══ GIVEN INFORMATION
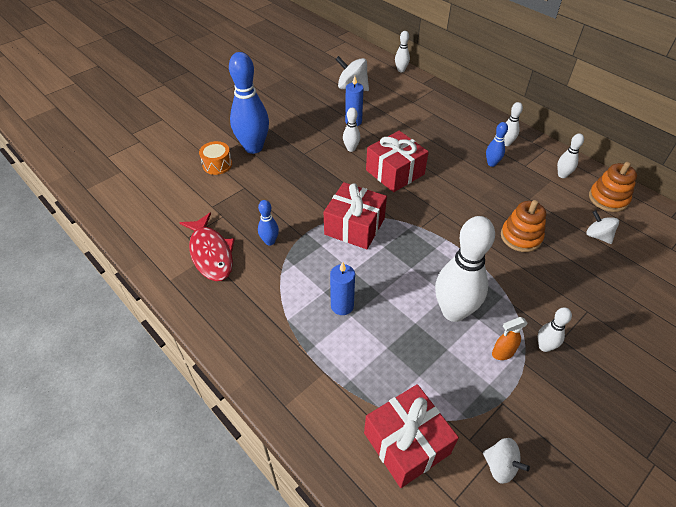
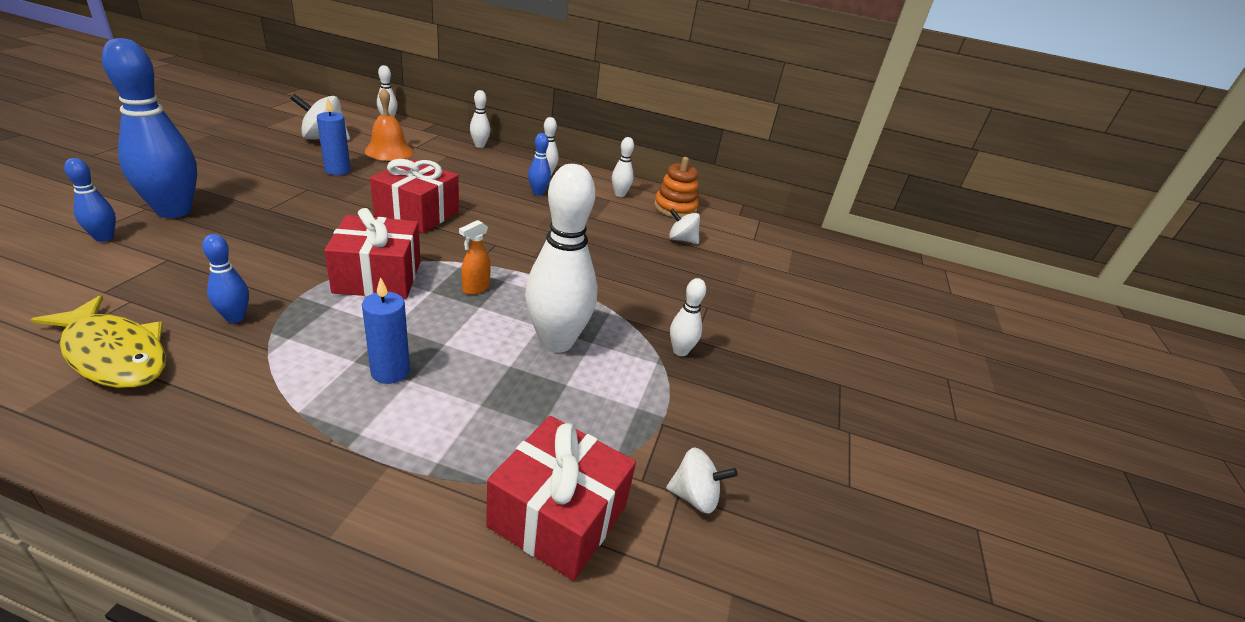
camera: 35 degrees left, 15 degrees down
(211, 253) = (114, 354): red fish -> yellow fish
(217, 164) = (104, 238): orange drum -> blue bowling pin
(351, 149) = (343, 197): white bowling pin -> white bowling pin (479, 145)
(392, 105) = (389, 151): none -> orange bell
(502, 353) = (636, 370): orange spray bottle -> orange spray bottle (475, 289)
(521, 237) = (602, 253): orange stacking toy -> none

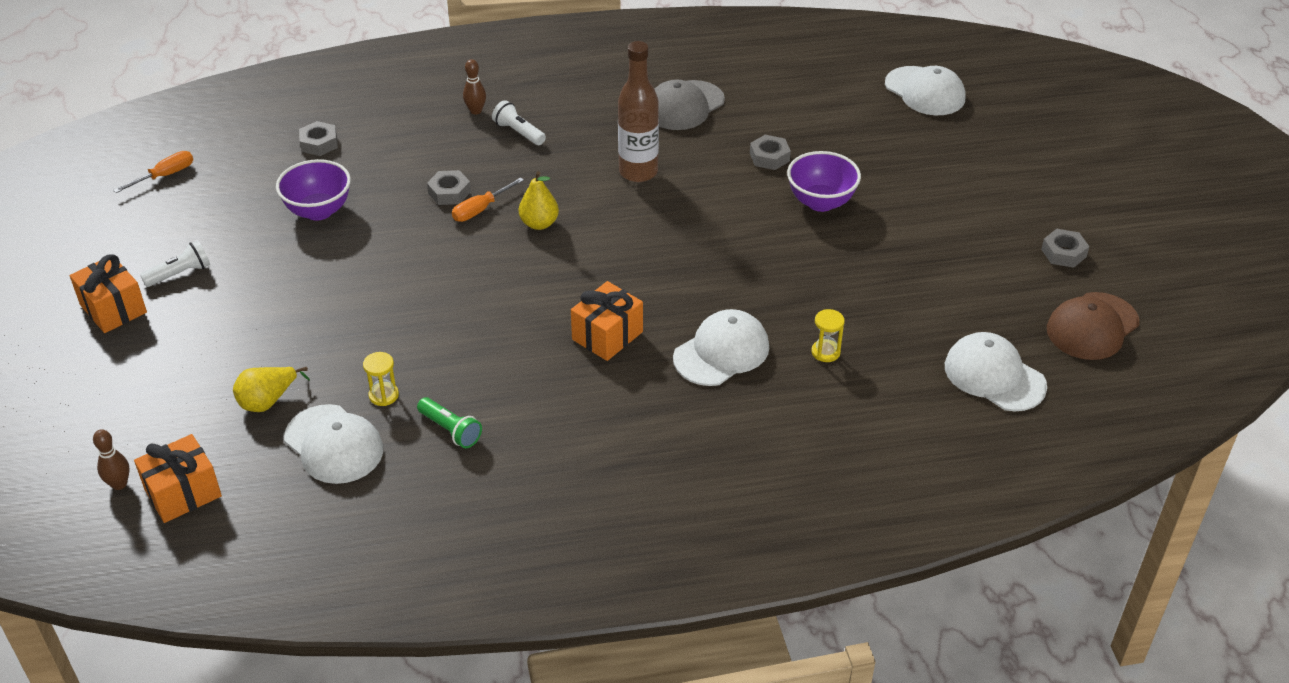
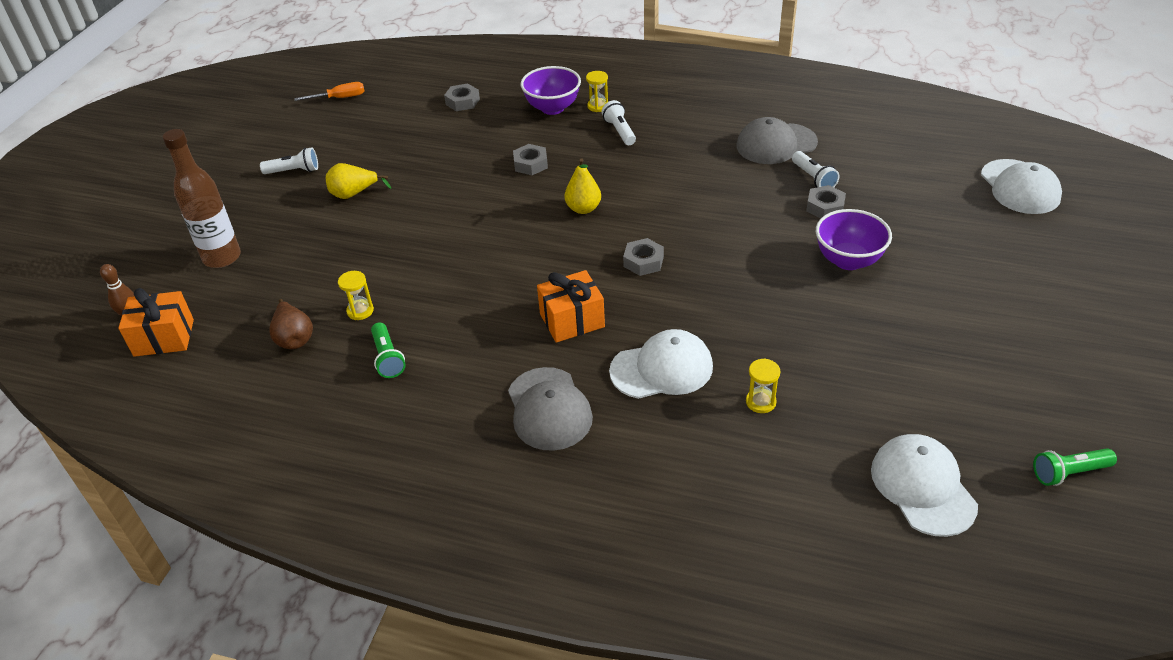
camera: 30 degrees right, 0 degrees up
(113, 309) = (231, 183): orange gift -> none
(268, 401) = (276, 286): yellow pear -> yellow pear (354, 194)
(318, 211) = (424, 152): purple bowl -> purple bowl (552, 108)
(334, 444) = (294, 338): white cap -> brown pear
(476, 111) = (598, 106): brown bowling pin -> yellow hourglass
(480, 209) = (545, 184): orange screwdriver -> none
(638, 172) = (697, 189): brown bottle -> brown bottle (222, 257)
(644, 422) = (549, 409): none -> grey cap
(741, 131) = (813, 178): none -> white flashlight
(1063, 253) = (1080, 384): grey nut -> grey nut (643, 261)
(1092, 326) = (1069, 473): brown cap -> green flashlight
════
:: EXERCISE BRIEF ::
Retype the data exactly as it stands, but keep the images out of your copy.

:: EXERCISE RESULT ::
camera: 35 degrees left, 15 degrees down
(211, 253) = (114, 354): red fish -> yellow fish
(217, 164) = (104, 238): orange drum -> blue bowling pin
(351, 149) = (343, 197): white bowling pin -> white bowling pin (479, 145)
(392, 105) = (389, 151): none -> orange bell
(502, 353) = (636, 370): orange spray bottle -> orange spray bottle (475, 289)
(521, 237) = (602, 253): orange stacking toy -> none

camera: 30 degrees right, 0 degrees up
(113, 309) = (231, 183): orange gift -> none
(268, 401) = (276, 286): yellow pear -> yellow pear (354, 194)
(318, 211) = (424, 152): purple bowl -> purple bowl (552, 108)
(334, 444) = (294, 338): white cap -> brown pear
(476, 111) = (598, 106): brown bowling pin -> yellow hourglass
(480, 209) = (545, 184): orange screwdriver -> none
(638, 172) = (697, 189): brown bottle -> brown bottle (222, 257)
(644, 422) = (549, 409): none -> grey cap
(741, 131) = (813, 178): none -> white flashlight
(1063, 253) = (1080, 384): grey nut -> grey nut (643, 261)
(1092, 326) = (1069, 473): brown cap -> green flashlight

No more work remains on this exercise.